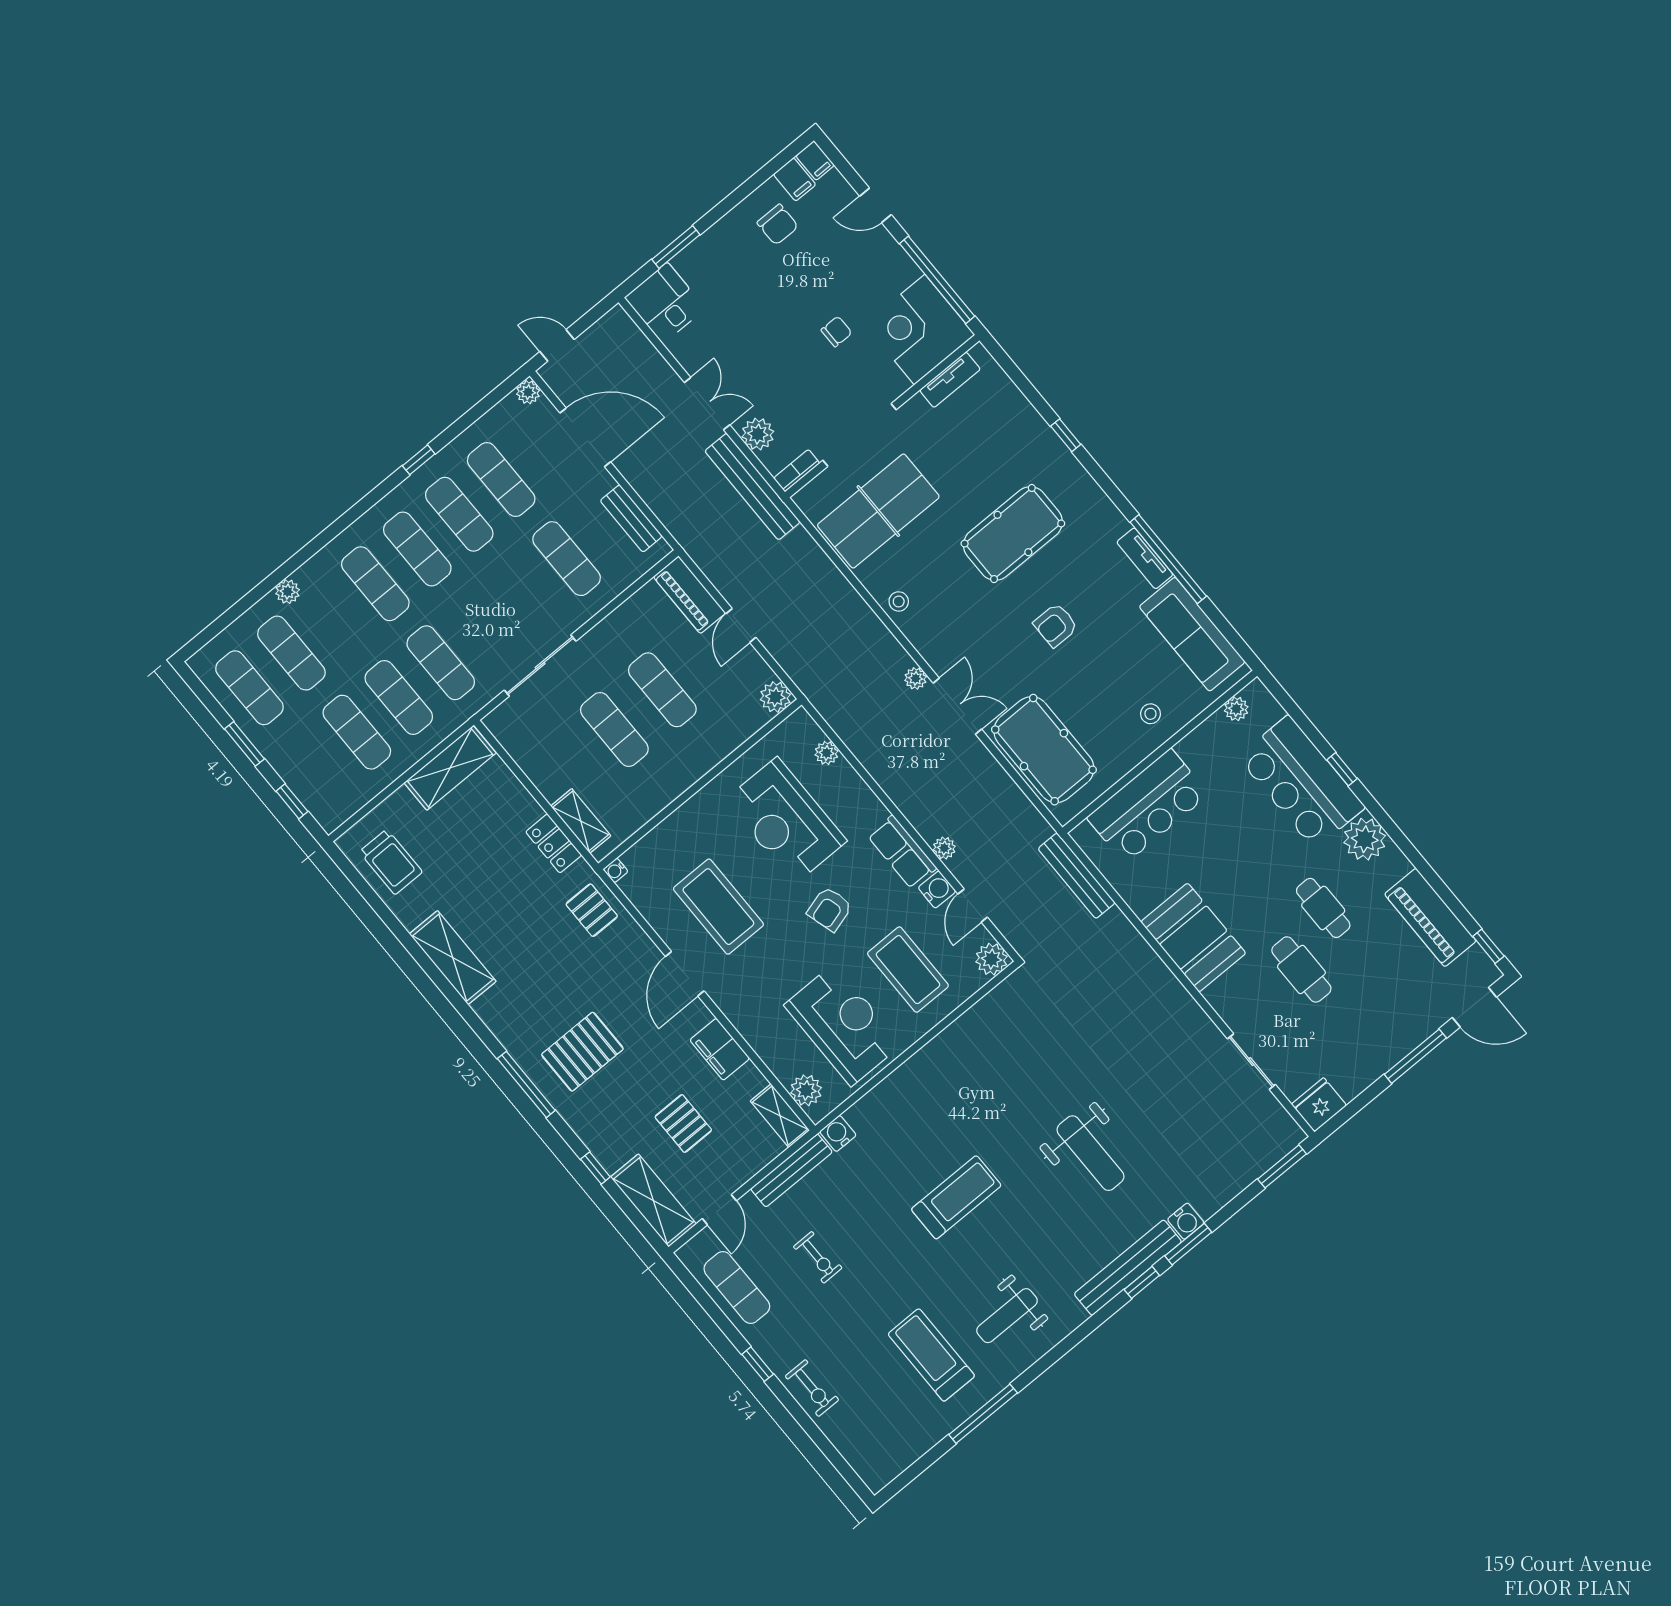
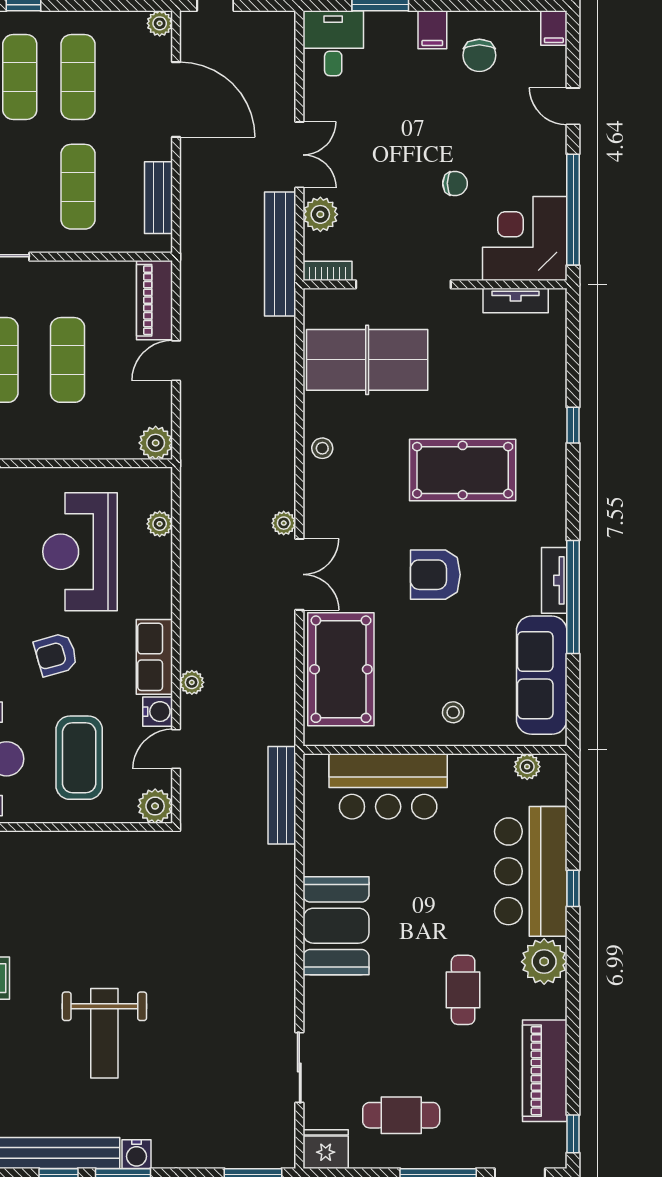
filing cabinet: (795, 179) -> (432, 30), moved
armchair: (1056, 625) -> (435, 575), width x1.38, depth x1.38
cafe table: (1301, 969) -> (401, 1115), moved, turned 90

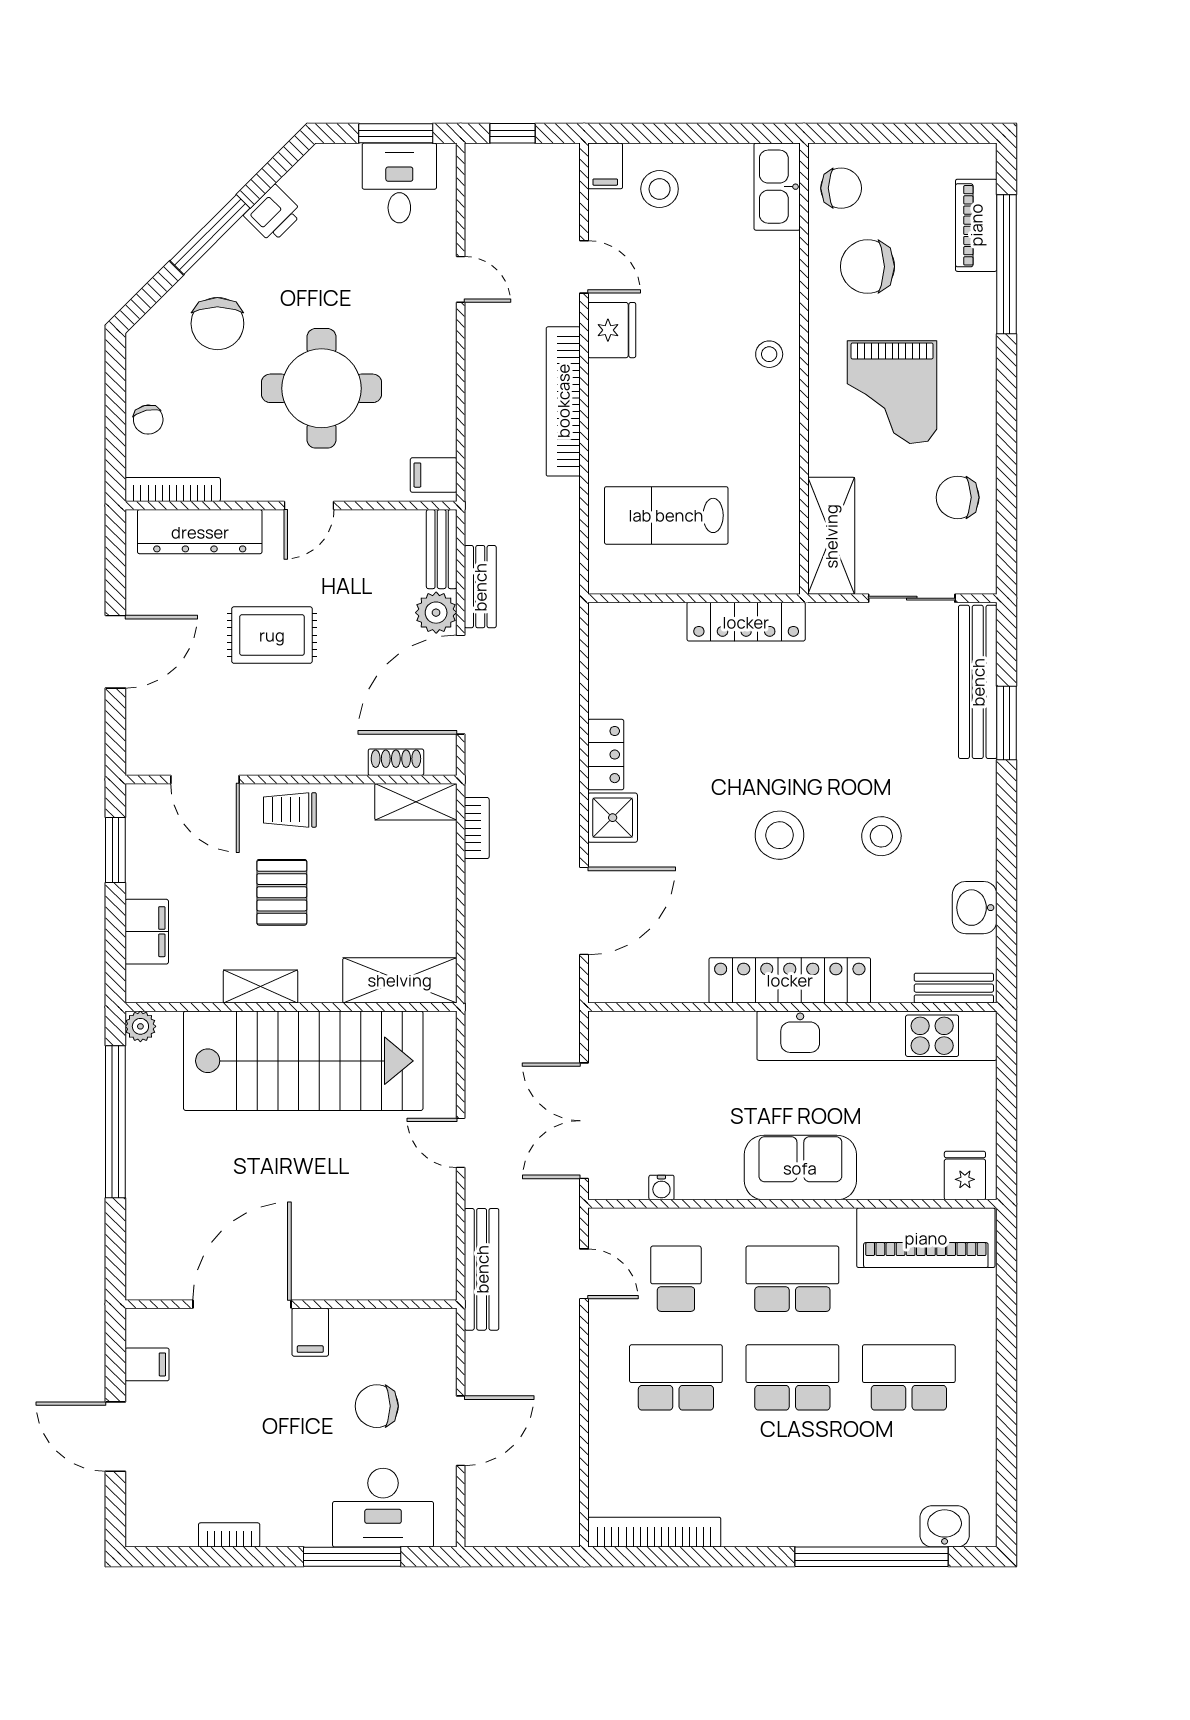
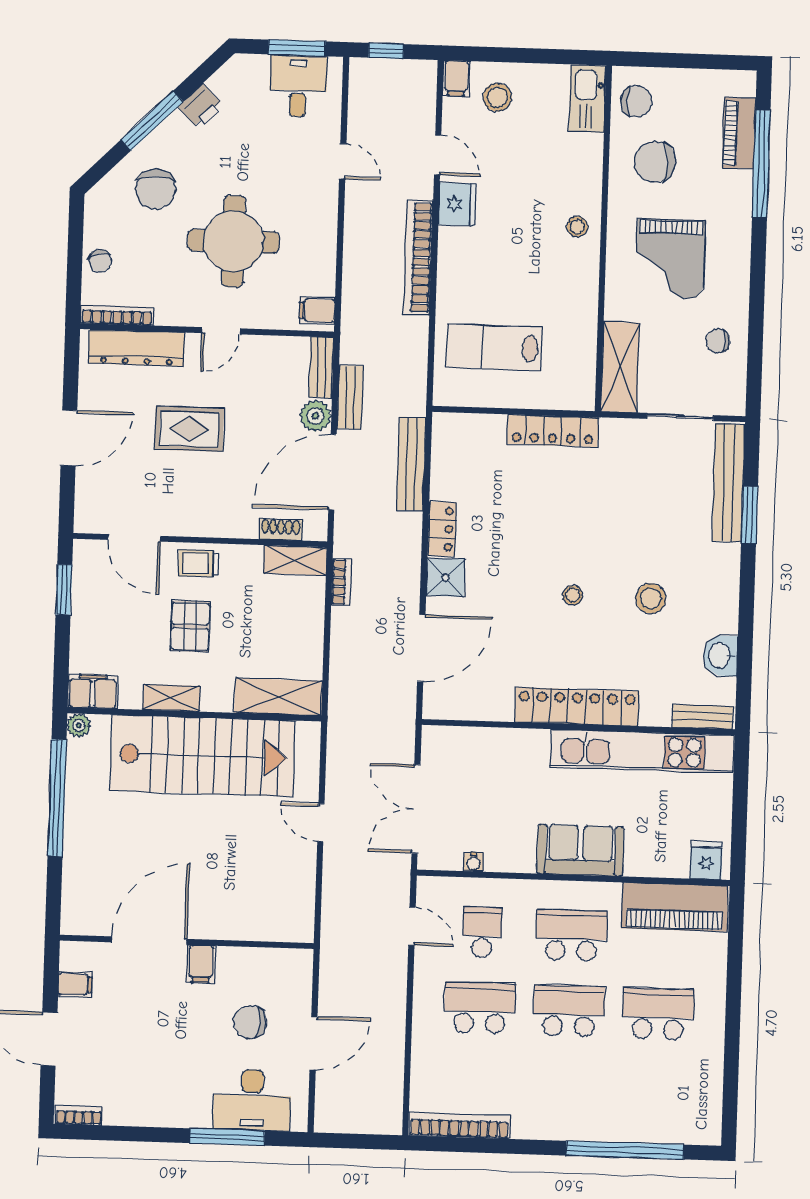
chair: (958, 497) -> (718, 341), width x0.73, depth x0.73
stool: (780, 835) -> (573, 595), width x0.53, depth x0.53
filing cabinet: (147, 932) -> (93, 691), moved, turned -90
bench: (482, 1269) -> (411, 464), moved
washbasin: (945, 1526) -> (682, 1129), removed
bookcase: (229, 1535) -> (79, 1115), moved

Task prompt: From the material above, please return each line containing "filing".

Reply:
filing cabinet: (795, 179) -> (432, 30), moved
filing cabinet: (147, 932) -> (93, 691), moved, turned -90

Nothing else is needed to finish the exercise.